What to work on – Repeat every record exactly as written.

### Provided records

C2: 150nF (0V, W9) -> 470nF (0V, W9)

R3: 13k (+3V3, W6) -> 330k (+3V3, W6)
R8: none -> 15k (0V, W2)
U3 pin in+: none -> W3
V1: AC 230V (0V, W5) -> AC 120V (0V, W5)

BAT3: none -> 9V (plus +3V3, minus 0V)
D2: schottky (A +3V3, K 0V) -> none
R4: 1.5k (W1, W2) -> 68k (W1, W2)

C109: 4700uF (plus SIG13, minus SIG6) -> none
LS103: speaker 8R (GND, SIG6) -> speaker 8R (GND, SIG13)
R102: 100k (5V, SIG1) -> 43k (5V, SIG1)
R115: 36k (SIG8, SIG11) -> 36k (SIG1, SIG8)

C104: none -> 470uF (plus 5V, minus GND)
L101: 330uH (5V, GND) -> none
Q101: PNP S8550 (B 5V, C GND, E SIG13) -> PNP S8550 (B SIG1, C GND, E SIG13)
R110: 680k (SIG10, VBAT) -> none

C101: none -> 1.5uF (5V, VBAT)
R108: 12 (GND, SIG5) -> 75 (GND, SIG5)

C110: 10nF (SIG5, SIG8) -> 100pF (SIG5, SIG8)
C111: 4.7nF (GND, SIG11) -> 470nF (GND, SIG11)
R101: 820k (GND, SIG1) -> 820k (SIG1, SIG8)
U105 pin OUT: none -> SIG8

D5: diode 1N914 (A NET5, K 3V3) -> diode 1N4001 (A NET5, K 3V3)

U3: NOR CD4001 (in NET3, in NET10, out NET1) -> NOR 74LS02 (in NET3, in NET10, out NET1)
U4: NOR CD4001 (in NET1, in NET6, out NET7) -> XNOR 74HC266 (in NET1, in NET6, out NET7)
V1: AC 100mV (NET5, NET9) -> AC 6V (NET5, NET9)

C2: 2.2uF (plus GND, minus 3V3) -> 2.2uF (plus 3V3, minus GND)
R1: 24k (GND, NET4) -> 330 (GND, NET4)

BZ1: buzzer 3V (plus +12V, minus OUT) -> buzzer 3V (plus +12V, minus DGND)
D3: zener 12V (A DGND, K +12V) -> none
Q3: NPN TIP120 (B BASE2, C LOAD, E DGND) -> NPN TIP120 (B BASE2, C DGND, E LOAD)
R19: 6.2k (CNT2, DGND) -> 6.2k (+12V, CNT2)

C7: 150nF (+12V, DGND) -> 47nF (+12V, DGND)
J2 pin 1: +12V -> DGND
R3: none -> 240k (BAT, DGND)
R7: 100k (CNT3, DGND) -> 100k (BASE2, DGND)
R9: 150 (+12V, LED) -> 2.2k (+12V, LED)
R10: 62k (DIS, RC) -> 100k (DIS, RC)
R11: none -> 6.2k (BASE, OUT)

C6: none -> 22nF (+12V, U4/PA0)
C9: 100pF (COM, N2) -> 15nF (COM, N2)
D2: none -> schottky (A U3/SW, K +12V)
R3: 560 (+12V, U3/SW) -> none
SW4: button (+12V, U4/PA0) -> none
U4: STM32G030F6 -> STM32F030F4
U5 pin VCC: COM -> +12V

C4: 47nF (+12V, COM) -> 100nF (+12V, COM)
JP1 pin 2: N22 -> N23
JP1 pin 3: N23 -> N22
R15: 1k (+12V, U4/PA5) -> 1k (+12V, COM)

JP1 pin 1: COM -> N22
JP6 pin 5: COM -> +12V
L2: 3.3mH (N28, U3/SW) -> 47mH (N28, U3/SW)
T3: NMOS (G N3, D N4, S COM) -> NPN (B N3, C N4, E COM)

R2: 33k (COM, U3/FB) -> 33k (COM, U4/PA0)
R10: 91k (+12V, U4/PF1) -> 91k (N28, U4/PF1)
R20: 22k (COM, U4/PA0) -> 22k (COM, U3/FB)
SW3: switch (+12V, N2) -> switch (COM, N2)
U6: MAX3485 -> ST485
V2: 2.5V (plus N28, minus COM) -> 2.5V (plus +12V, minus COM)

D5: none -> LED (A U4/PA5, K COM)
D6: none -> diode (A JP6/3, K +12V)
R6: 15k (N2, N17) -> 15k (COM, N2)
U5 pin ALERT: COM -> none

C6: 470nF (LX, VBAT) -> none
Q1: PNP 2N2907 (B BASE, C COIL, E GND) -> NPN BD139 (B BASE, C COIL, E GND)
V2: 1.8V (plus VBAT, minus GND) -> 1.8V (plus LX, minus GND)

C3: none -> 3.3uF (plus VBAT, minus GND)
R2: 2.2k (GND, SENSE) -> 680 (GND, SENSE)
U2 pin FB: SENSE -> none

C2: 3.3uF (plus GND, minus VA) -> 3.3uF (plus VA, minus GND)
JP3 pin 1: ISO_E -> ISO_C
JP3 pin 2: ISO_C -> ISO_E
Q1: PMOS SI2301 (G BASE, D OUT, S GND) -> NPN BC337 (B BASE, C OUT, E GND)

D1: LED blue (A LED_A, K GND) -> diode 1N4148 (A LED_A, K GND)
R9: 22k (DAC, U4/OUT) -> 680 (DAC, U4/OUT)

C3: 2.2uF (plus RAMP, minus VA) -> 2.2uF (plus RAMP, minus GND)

######

Expected output –
C2: 150nF (0V, W9) -> 470nF (0V, W9)

R3: 13k (+3V3, W6) -> 330k (+3V3, W6)
R8: none -> 15k (0V, W2)
U3 pin in+: none -> W3
V1: AC 230V (0V, W5) -> AC 120V (0V, W5)

BAT3: none -> 9V (plus +3V3, minus 0V)
D2: schottky (A +3V3, K 0V) -> none
R4: 1.5k (W1, W2) -> 68k (W1, W2)

C109: 4700uF (plus SIG13, minus SIG6) -> none
LS103: speaker 8R (GND, SIG6) -> speaker 8R (GND, SIG13)
R102: 100k (5V, SIG1) -> 43k (5V, SIG1)
R115: 36k (SIG8, SIG11) -> 36k (SIG1, SIG8)

C104: none -> 470uF (plus 5V, minus GND)
L101: 330uH (5V, GND) -> none
Q101: PNP S8550 (B 5V, C GND, E SIG13) -> PNP S8550 (B SIG1, C GND, E SIG13)
R110: 680k (SIG10, VBAT) -> none

C101: none -> 1.5uF (5V, VBAT)
R108: 12 (GND, SIG5) -> 75 (GND, SIG5)

C110: 10nF (SIG5, SIG8) -> 100pF (SIG5, SIG8)
C111: 4.7nF (GND, SIG11) -> 470nF (GND, SIG11)
R101: 820k (GND, SIG1) -> 820k (SIG1, SIG8)
U105 pin OUT: none -> SIG8

D5: diode 1N914 (A NET5, K 3V3) -> diode 1N4001 (A NET5, K 3V3)

U3: NOR CD4001 (in NET3, in NET10, out NET1) -> NOR 74LS02 (in NET3, in NET10, out NET1)
U4: NOR CD4001 (in NET1, in NET6, out NET7) -> XNOR 74HC266 (in NET1, in NET6, out NET7)
V1: AC 100mV (NET5, NET9) -> AC 6V (NET5, NET9)

C2: 2.2uF (plus GND, minus 3V3) -> 2.2uF (plus 3V3, minus GND)
R1: 24k (GND, NET4) -> 330 (GND, NET4)

BZ1: buzzer 3V (plus +12V, minus OUT) -> buzzer 3V (plus +12V, minus DGND)
D3: zener 12V (A DGND, K +12V) -> none
Q3: NPN TIP120 (B BASE2, C LOAD, E DGND) -> NPN TIP120 (B BASE2, C DGND, E LOAD)
R19: 6.2k (CNT2, DGND) -> 6.2k (+12V, CNT2)

C7: 150nF (+12V, DGND) -> 47nF (+12V, DGND)
J2 pin 1: +12V -> DGND
R3: none -> 240k (BAT, DGND)
R7: 100k (CNT3, DGND) -> 100k (BASE2, DGND)
R9: 150 (+12V, LED) -> 2.2k (+12V, LED)
R10: 62k (DIS, RC) -> 100k (DIS, RC)
R11: none -> 6.2k (BASE, OUT)

C6: none -> 22nF (+12V, U4/PA0)
C9: 100pF (COM, N2) -> 15nF (COM, N2)
D2: none -> schottky (A U3/SW, K +12V)
R3: 560 (+12V, U3/SW) -> none
SW4: button (+12V, U4/PA0) -> none
U4: STM32G030F6 -> STM32F030F4
U5 pin VCC: COM -> +12V

C4: 47nF (+12V, COM) -> 100nF (+12V, COM)
JP1 pin 2: N22 -> N23
JP1 pin 3: N23 -> N22
R15: 1k (+12V, U4/PA5) -> 1k (+12V, COM)

JP1 pin 1: COM -> N22
JP6 pin 5: COM -> +12V
L2: 3.3mH (N28, U3/SW) -> 47mH (N28, U3/SW)
T3: NMOS (G N3, D N4, S COM) -> NPN (B N3, C N4, E COM)

R2: 33k (COM, U3/FB) -> 33k (COM, U4/PA0)
R10: 91k (+12V, U4/PF1) -> 91k (N28, U4/PF1)
R20: 22k (COM, U4/PA0) -> 22k (COM, U3/FB)
SW3: switch (+12V, N2) -> switch (COM, N2)
U6: MAX3485 -> ST485
V2: 2.5V (plus N28, minus COM) -> 2.5V (plus +12V, minus COM)

D5: none -> LED (A U4/PA5, K COM)
D6: none -> diode (A JP6/3, K +12V)
R6: 15k (N2, N17) -> 15k (COM, N2)
U5 pin ALERT: COM -> none

C6: 470nF (LX, VBAT) -> none
Q1: PNP 2N2907 (B BASE, C COIL, E GND) -> NPN BD139 (B BASE, C COIL, E GND)
V2: 1.8V (plus VBAT, minus GND) -> 1.8V (plus LX, minus GND)

C3: none -> 3.3uF (plus VBAT, minus GND)
R2: 2.2k (GND, SENSE) -> 680 (GND, SENSE)
U2 pin FB: SENSE -> none

C2: 3.3uF (plus GND, minus VA) -> 3.3uF (plus VA, minus GND)
JP3 pin 1: ISO_E -> ISO_C
JP3 pin 2: ISO_C -> ISO_E
Q1: PMOS SI2301 (G BASE, D OUT, S GND) -> NPN BC337 (B BASE, C OUT, E GND)

D1: LED blue (A LED_A, K GND) -> diode 1N4148 (A LED_A, K GND)
R9: 22k (DAC, U4/OUT) -> 680 (DAC, U4/OUT)

C3: 2.2uF (plus RAMP, minus VA) -> 2.2uF (plus RAMP, minus GND)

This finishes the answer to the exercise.